**Action item**
All entries are to be returned verbatim.

:: Given entries

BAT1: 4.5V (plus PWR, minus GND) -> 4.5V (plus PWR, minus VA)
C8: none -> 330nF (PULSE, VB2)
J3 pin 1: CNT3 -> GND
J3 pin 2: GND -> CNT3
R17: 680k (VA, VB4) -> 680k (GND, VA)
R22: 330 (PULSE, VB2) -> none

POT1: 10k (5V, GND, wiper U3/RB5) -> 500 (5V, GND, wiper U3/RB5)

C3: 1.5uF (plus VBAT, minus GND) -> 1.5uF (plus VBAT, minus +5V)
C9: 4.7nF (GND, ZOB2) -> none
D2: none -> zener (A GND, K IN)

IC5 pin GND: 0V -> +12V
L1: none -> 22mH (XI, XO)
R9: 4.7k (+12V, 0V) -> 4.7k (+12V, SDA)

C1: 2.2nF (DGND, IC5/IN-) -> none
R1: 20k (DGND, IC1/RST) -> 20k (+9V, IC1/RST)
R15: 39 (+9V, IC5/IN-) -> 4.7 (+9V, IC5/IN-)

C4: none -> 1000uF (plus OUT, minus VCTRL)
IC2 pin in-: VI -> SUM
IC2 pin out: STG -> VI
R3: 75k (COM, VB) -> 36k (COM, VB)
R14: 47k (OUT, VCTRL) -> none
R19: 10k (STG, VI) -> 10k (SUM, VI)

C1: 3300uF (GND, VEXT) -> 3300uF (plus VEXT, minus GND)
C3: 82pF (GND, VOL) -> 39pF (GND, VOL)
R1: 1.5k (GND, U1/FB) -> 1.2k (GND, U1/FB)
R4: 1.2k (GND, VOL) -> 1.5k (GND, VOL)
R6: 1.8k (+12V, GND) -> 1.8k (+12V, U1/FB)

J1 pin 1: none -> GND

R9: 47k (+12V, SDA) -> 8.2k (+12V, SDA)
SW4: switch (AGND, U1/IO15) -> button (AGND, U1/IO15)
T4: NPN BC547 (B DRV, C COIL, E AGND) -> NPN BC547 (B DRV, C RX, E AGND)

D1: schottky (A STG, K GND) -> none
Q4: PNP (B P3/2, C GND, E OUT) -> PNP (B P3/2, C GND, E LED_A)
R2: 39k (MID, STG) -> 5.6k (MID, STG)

::::

**Written solution**
BAT1: 4.5V (plus PWR, minus GND) -> 4.5V (plus PWR, minus VA)
C8: none -> 330nF (PULSE, VB2)
J3 pin 1: CNT3 -> GND
J3 pin 2: GND -> CNT3
R17: 680k (VA, VB4) -> 680k (GND, VA)
R22: 330 (PULSE, VB2) -> none

POT1: 10k (5V, GND, wiper U3/RB5) -> 500 (5V, GND, wiper U3/RB5)

C3: 1.5uF (plus VBAT, minus GND) -> 1.5uF (plus VBAT, minus +5V)
C9: 4.7nF (GND, ZOB2) -> none
D2: none -> zener (A GND, K IN)

IC5 pin GND: 0V -> +12V
L1: none -> 22mH (XI, XO)
R9: 4.7k (+12V, 0V) -> 4.7k (+12V, SDA)

C1: 2.2nF (DGND, IC5/IN-) -> none
R1: 20k (DGND, IC1/RST) -> 20k (+9V, IC1/RST)
R15: 39 (+9V, IC5/IN-) -> 4.7 (+9V, IC5/IN-)

C4: none -> 1000uF (plus OUT, minus VCTRL)
IC2 pin in-: VI -> SUM
IC2 pin out: STG -> VI
R3: 75k (COM, VB) -> 36k (COM, VB)
R14: 47k (OUT, VCTRL) -> none
R19: 10k (STG, VI) -> 10k (SUM, VI)

C1: 3300uF (GND, VEXT) -> 3300uF (plus VEXT, minus GND)
C3: 82pF (GND, VOL) -> 39pF (GND, VOL)
R1: 1.5k (GND, U1/FB) -> 1.2k (GND, U1/FB)
R4: 1.2k (GND, VOL) -> 1.5k (GND, VOL)
R6: 1.8k (+12V, GND) -> 1.8k (+12V, U1/FB)

J1 pin 1: none -> GND

R9: 47k (+12V, SDA) -> 8.2k (+12V, SDA)
SW4: switch (AGND, U1/IO15) -> button (AGND, U1/IO15)
T4: NPN BC547 (B DRV, C COIL, E AGND) -> NPN BC547 (B DRV, C RX, E AGND)

D1: schottky (A STG, K GND) -> none
Q4: PNP (B P3/2, C GND, E OUT) -> PNP (B P3/2, C GND, E LED_A)
R2: 39k (MID, STG) -> 5.6k (MID, STG)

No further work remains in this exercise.